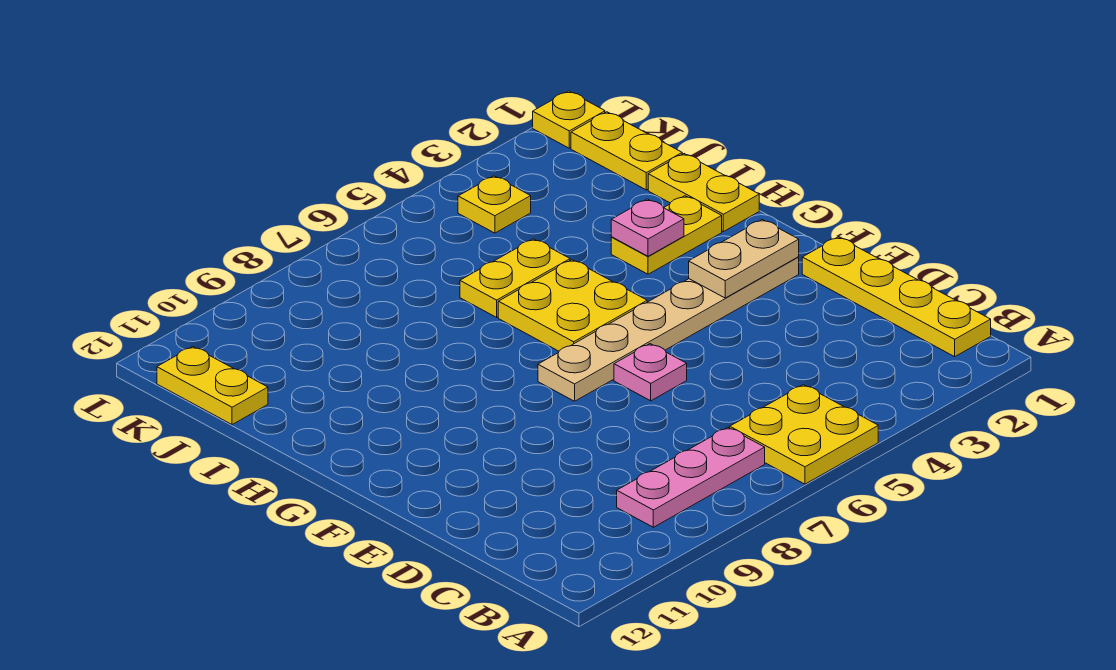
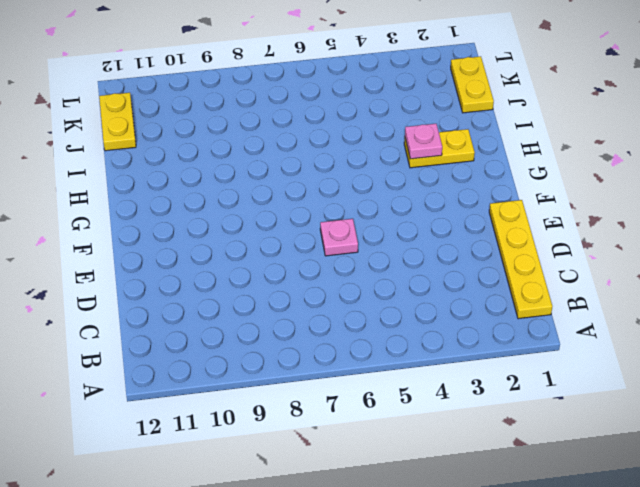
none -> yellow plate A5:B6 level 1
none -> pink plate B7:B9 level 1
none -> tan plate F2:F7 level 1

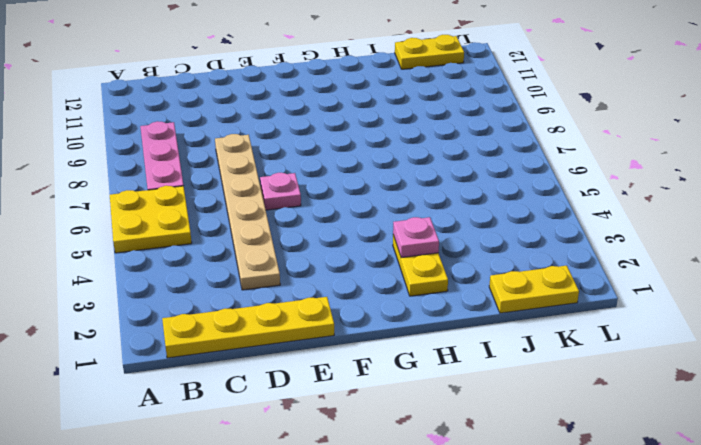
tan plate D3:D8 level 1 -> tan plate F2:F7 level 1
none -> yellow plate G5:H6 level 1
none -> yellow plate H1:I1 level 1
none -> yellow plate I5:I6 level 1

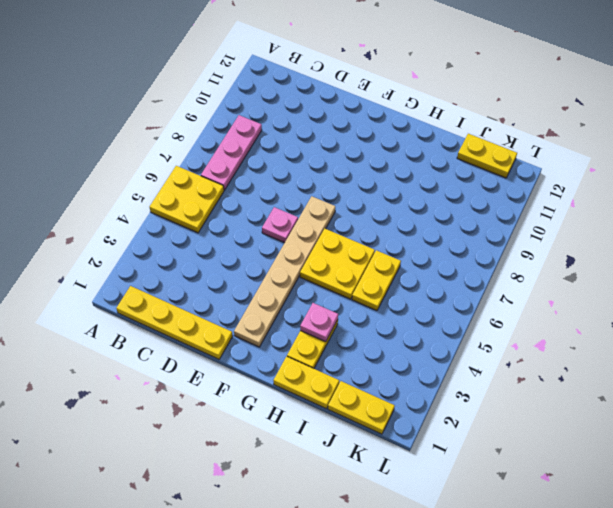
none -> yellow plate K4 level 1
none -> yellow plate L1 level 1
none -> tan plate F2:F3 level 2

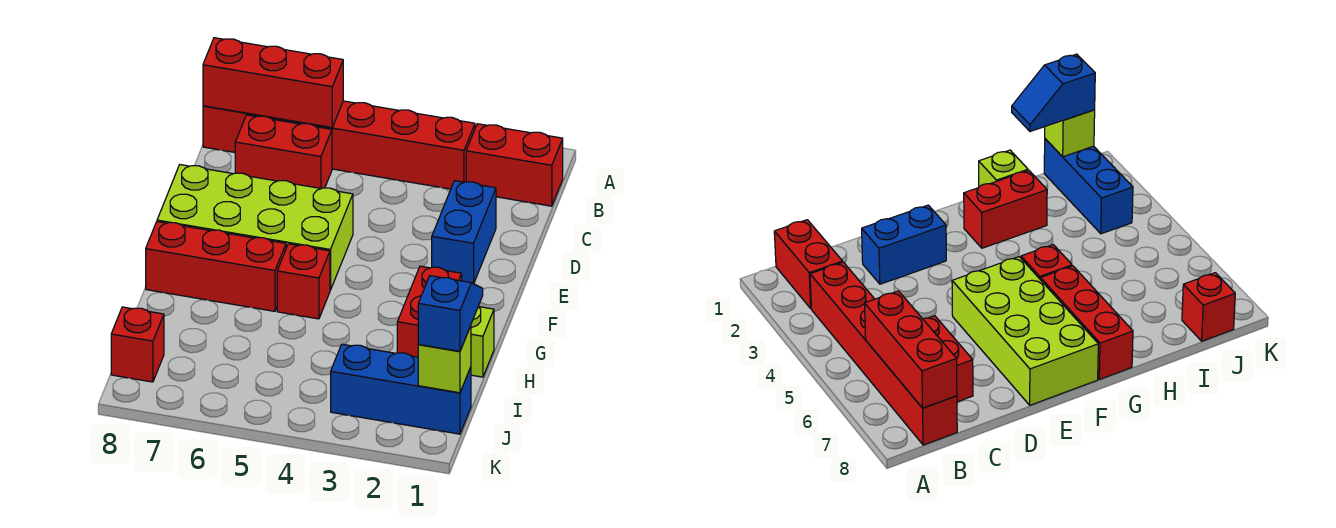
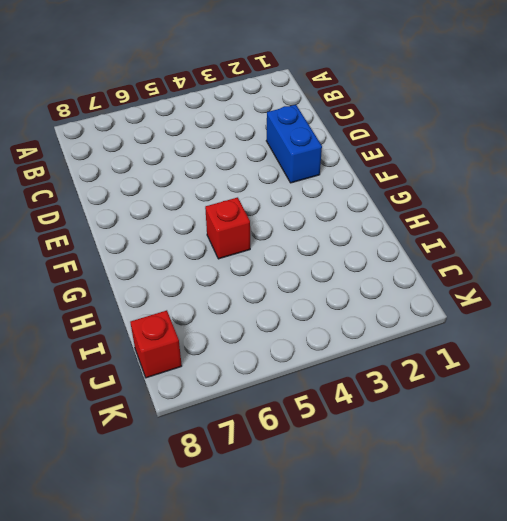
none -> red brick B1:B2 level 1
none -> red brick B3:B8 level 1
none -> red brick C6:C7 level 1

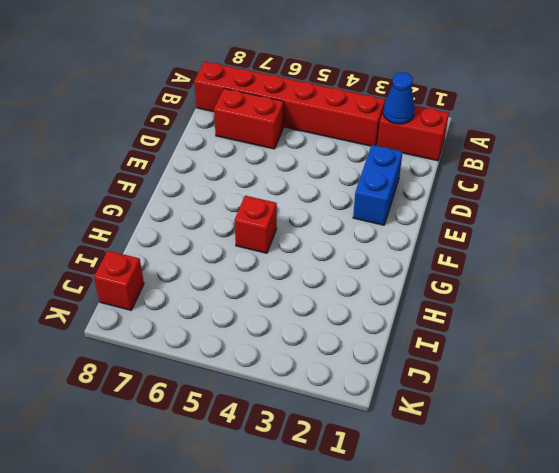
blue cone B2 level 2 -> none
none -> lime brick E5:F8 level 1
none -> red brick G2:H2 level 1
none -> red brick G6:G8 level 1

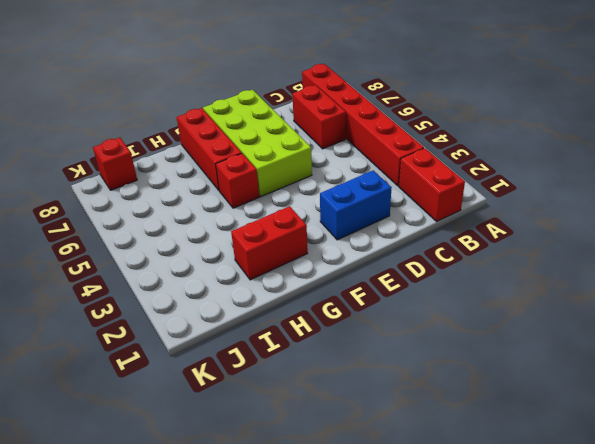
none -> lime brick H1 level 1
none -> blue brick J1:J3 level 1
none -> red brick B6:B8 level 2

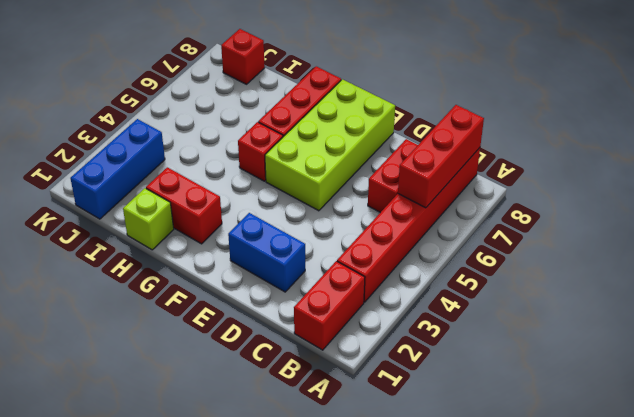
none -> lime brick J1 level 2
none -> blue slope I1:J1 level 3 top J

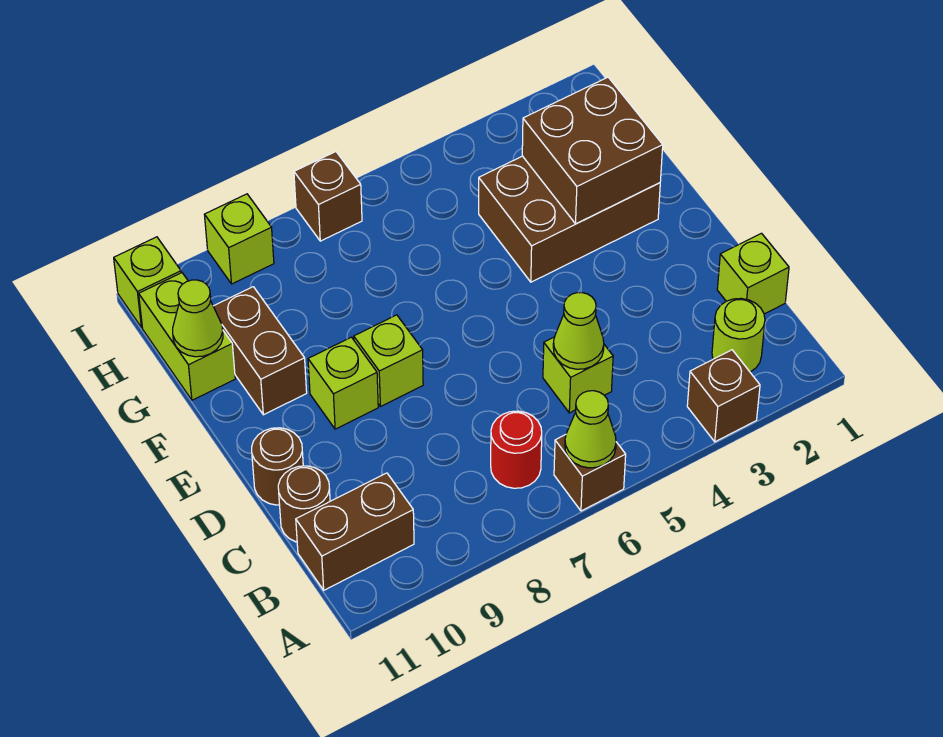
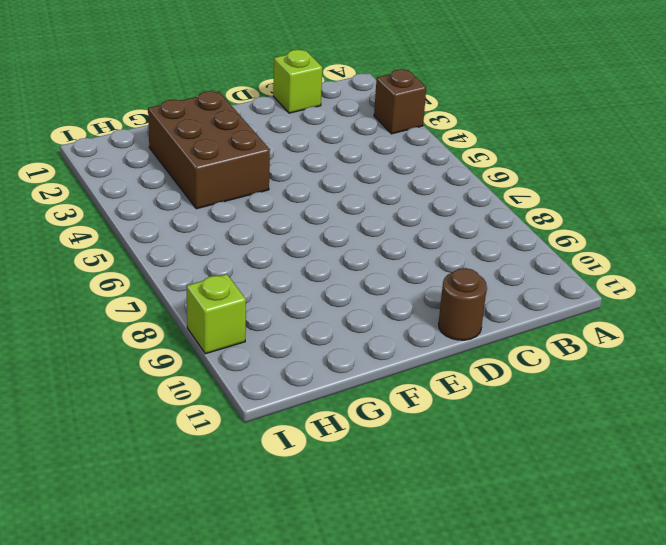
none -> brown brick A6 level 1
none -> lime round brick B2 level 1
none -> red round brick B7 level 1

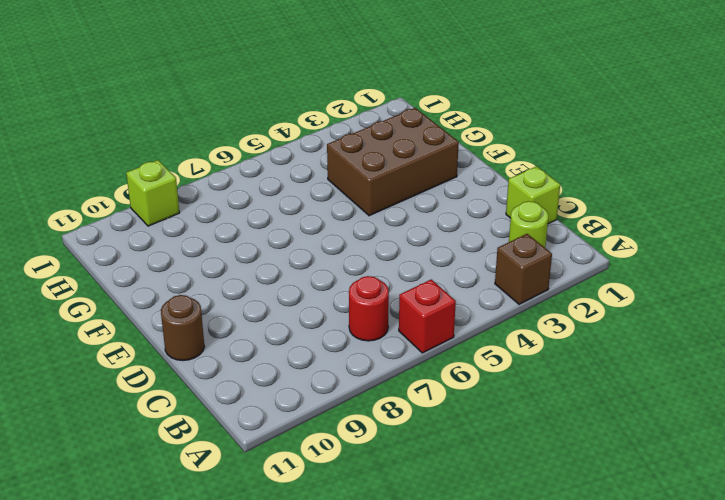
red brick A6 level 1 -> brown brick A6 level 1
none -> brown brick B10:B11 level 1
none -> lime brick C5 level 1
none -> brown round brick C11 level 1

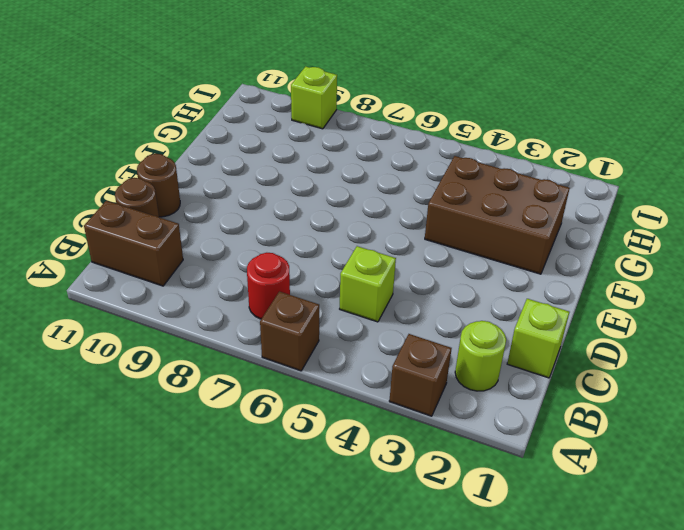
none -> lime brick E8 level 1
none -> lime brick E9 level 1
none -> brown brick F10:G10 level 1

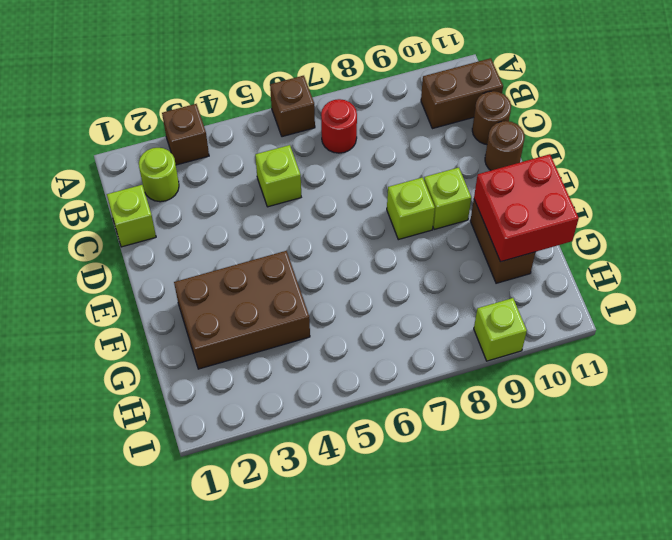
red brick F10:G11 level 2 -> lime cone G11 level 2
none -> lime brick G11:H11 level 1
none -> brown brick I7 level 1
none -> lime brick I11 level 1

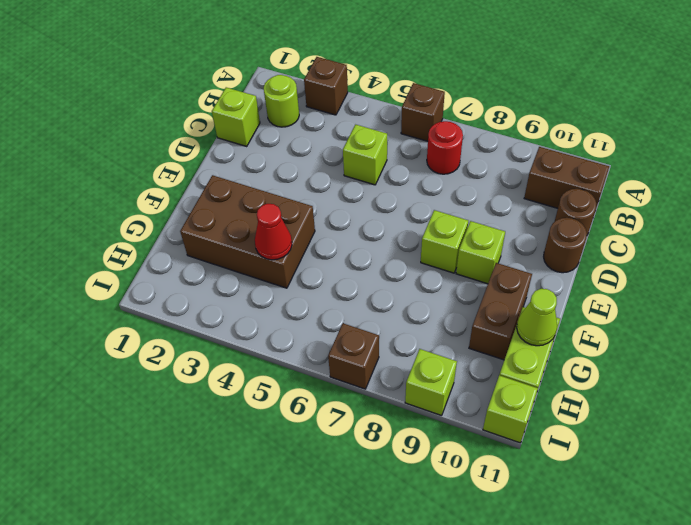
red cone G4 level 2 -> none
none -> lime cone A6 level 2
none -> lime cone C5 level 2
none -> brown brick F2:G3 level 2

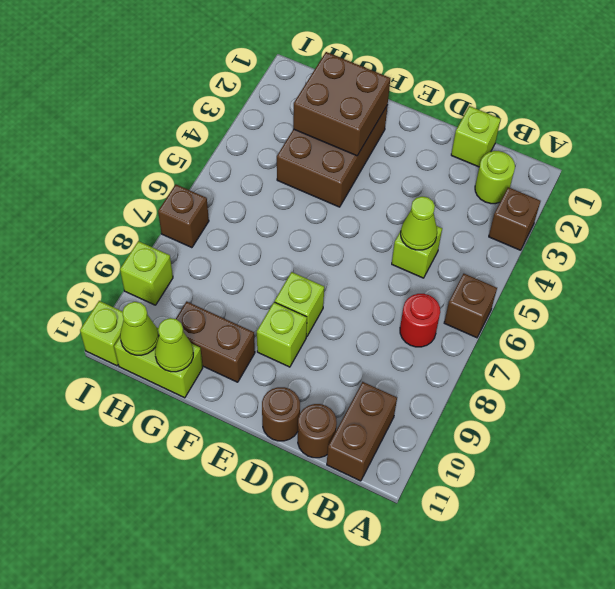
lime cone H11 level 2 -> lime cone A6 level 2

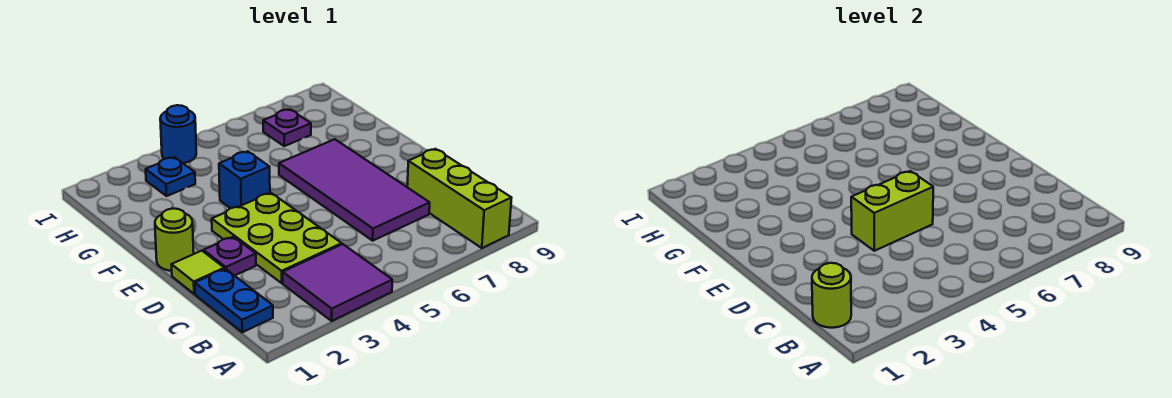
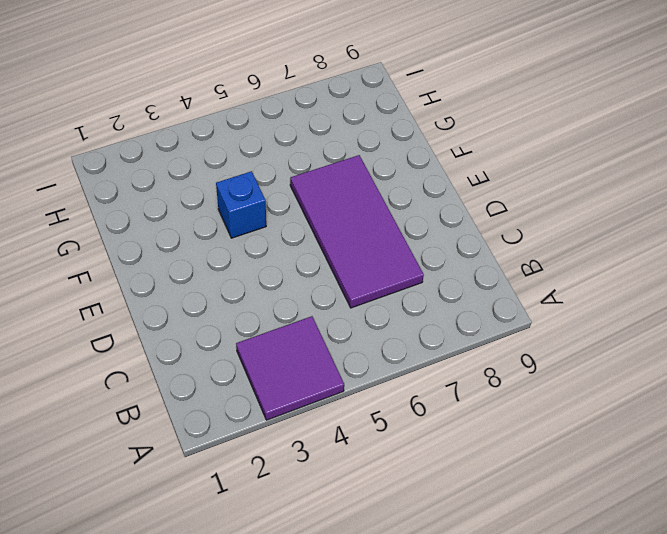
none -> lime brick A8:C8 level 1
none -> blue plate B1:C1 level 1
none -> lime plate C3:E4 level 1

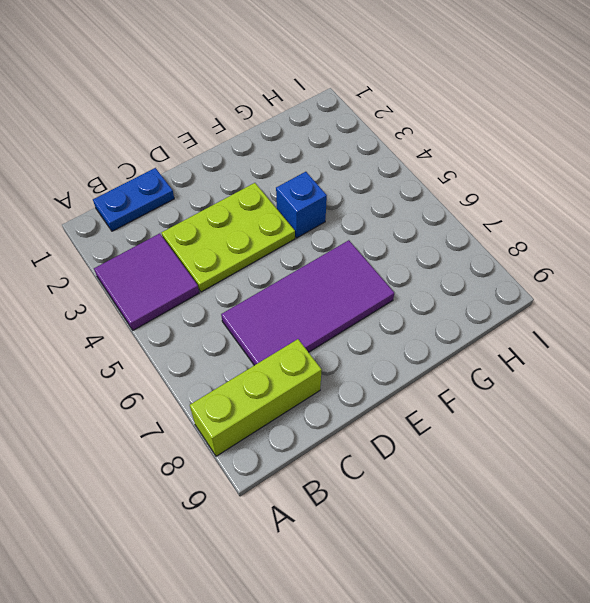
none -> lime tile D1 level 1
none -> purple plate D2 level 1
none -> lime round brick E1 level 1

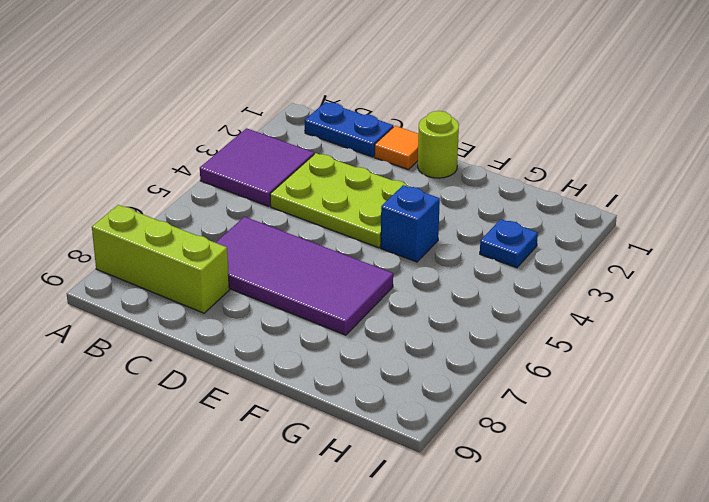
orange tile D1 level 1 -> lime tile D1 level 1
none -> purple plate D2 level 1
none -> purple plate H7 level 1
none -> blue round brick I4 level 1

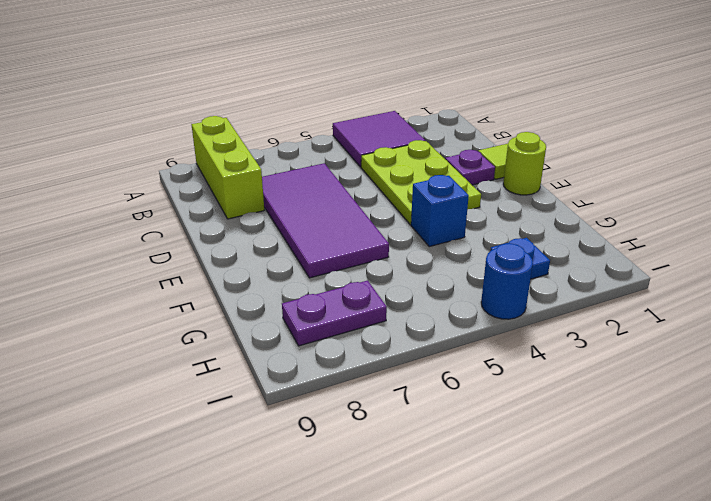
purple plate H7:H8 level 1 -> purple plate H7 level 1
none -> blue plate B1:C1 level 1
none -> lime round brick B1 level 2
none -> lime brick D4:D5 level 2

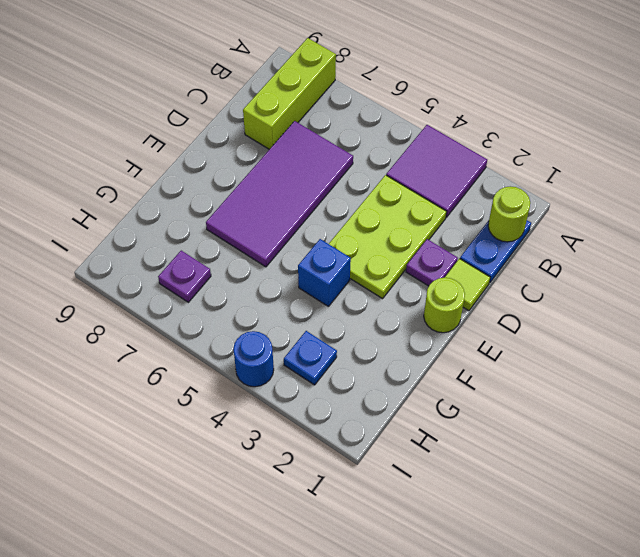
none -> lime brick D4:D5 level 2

# [Your objective]
Retype the records above exactly, starting at the line that contains "none -> lime brick E5:F8 level 1" and going through the last line, and leave out any pictures.

# [Answer below]
none -> lime brick E5:F8 level 1
none -> red brick G2:H2 level 1
none -> red brick G6:G8 level 1

none -> lime brick H1 level 1
none -> blue brick J1:J3 level 1
none -> red brick B6:B8 level 2

none -> lime brick J1 level 2
none -> blue slope I1:J1 level 3 top J

none -> brown brick A6 level 1
none -> lime round brick B2 level 1
none -> red round brick B7 level 1

red brick A6 level 1 -> brown brick A6 level 1
none -> brown brick B10:B11 level 1
none -> lime brick C5 level 1
none -> brown round brick C11 level 1

none -> lime brick E8 level 1
none -> lime brick E9 level 1
none -> brown brick F10:G10 level 1

red brick F10:G11 level 2 -> lime cone G11 level 2
none -> lime brick G11:H11 level 1
none -> brown brick I7 level 1
none -> lime brick I11 level 1

red cone G4 level 2 -> none
none -> lime cone A6 level 2
none -> lime cone C5 level 2
none -> brown brick F2:G3 level 2

lime cone H11 level 2 -> lime cone A6 level 2

none -> lime brick A8:C8 level 1
none -> blue plate B1:C1 level 1
none -> lime plate C3:E4 level 1

none -> lime tile D1 level 1
none -> purple plate D2 level 1
none -> lime round brick E1 level 1

orange tile D1 level 1 -> lime tile D1 level 1
none -> purple plate D2 level 1
none -> purple plate H7 level 1
none -> blue round brick I4 level 1

purple plate H7:H8 level 1 -> purple plate H7 level 1
none -> blue plate B1:C1 level 1
none -> lime round brick B1 level 2
none -> lime brick D4:D5 level 2

none -> lime brick D4:D5 level 2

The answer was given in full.